◆ Dataset records
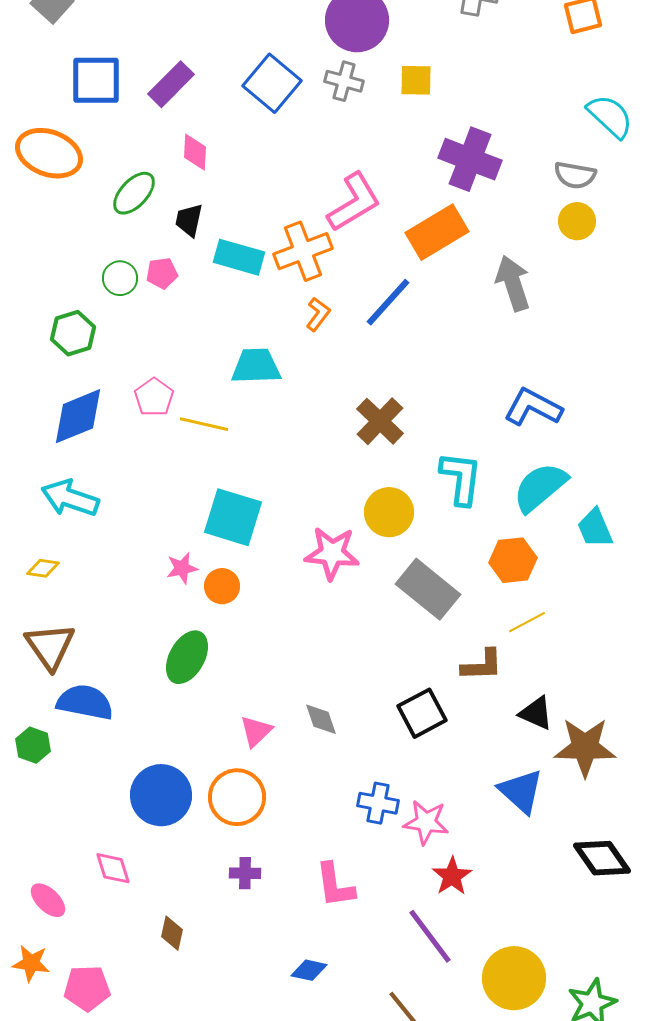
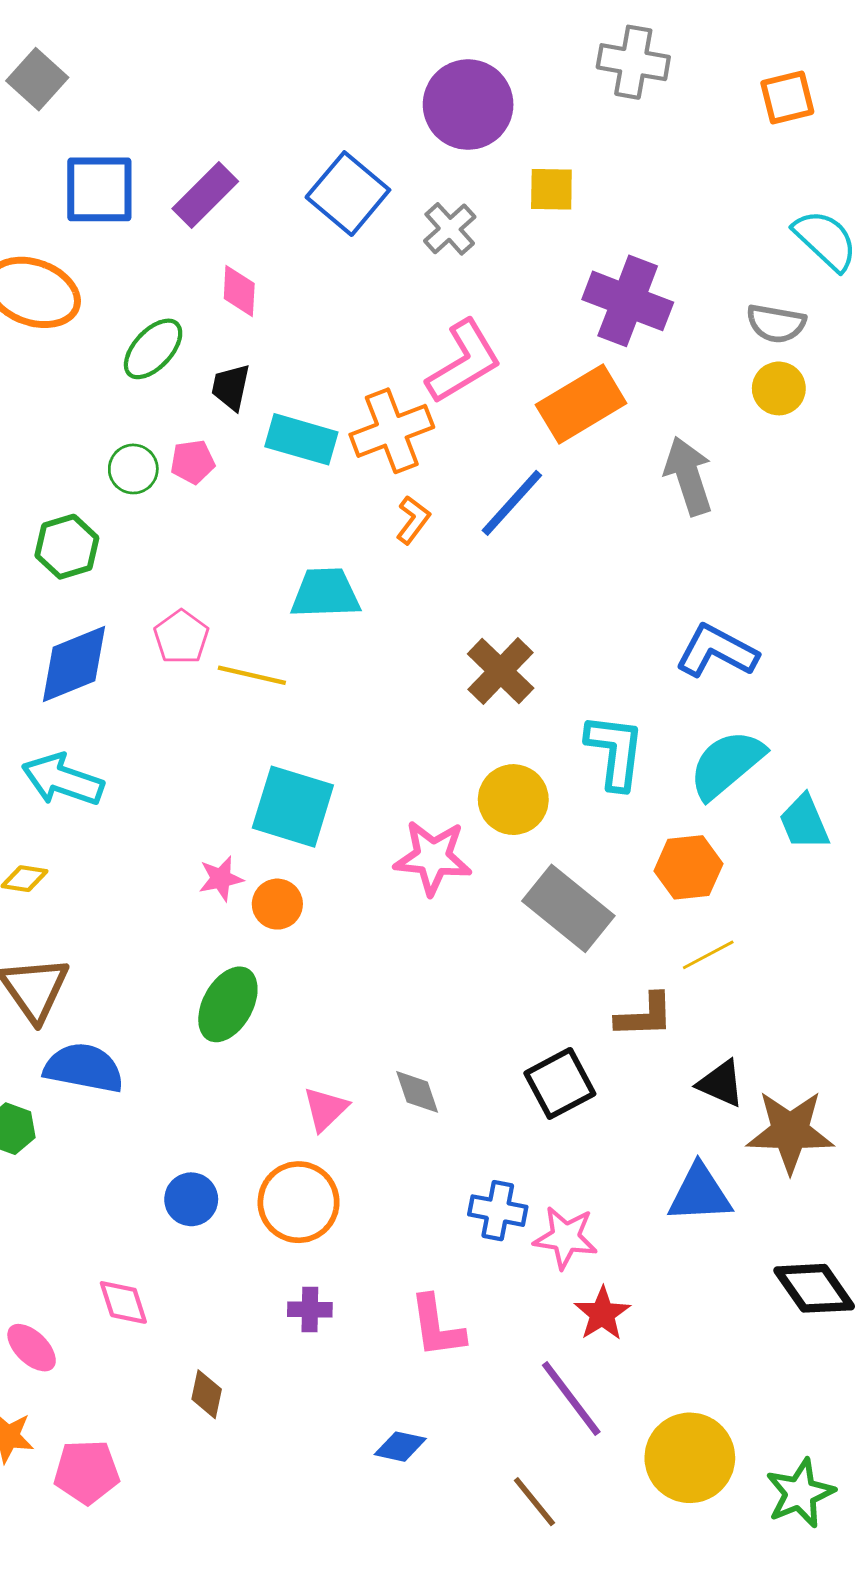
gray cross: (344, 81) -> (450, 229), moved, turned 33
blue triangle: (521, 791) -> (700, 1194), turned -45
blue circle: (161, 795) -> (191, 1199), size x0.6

* * *

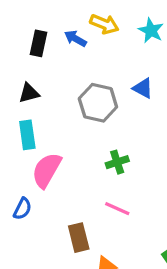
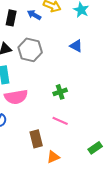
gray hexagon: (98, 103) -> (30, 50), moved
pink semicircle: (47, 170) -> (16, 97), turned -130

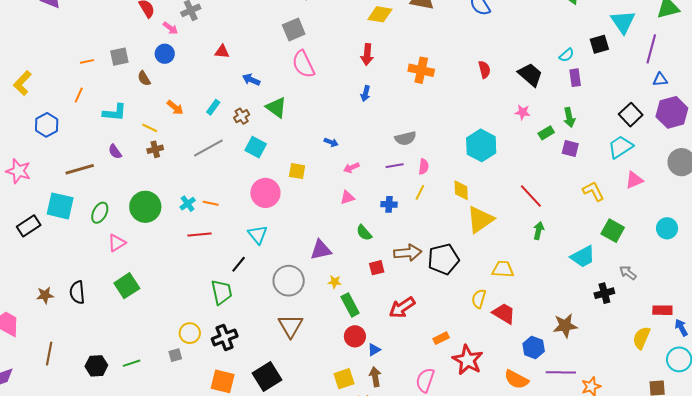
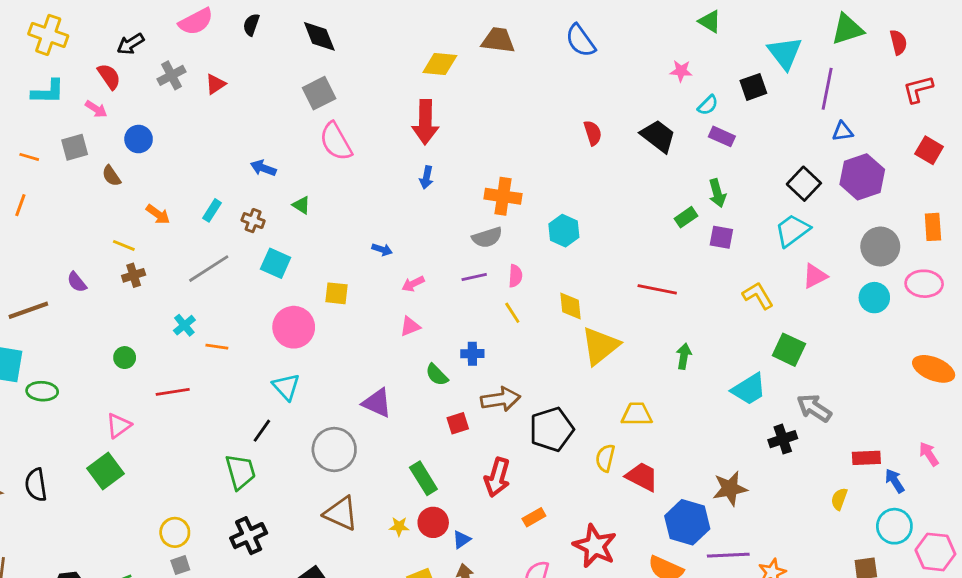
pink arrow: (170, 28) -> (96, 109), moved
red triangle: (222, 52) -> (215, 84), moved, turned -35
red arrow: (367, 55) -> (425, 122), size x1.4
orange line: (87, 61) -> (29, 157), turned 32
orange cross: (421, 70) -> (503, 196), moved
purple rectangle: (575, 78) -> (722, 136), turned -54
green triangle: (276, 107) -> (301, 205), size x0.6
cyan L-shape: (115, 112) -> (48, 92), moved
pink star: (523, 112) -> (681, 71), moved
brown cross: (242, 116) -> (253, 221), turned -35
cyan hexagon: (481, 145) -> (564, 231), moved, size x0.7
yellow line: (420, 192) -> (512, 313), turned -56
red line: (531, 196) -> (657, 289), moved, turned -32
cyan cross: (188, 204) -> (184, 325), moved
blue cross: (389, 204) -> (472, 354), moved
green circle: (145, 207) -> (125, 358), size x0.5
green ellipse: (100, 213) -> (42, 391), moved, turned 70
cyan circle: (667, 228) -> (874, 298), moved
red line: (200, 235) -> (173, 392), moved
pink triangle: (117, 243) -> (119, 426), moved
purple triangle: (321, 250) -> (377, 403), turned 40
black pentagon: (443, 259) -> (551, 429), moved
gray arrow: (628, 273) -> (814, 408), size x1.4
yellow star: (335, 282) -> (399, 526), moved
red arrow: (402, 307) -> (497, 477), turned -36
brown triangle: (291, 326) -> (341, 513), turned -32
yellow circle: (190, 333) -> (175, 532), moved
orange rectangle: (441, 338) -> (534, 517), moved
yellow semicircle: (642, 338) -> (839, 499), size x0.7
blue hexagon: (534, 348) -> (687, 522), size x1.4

◆ Requirement
Gather each line from the listing above that holds "yellow".

◆ Response below
yellow line: (420, 192) -> (512, 313), turned -56
yellow star: (335, 282) -> (399, 526), moved
yellow circle: (190, 333) -> (175, 532), moved
yellow semicircle: (642, 338) -> (839, 499), size x0.7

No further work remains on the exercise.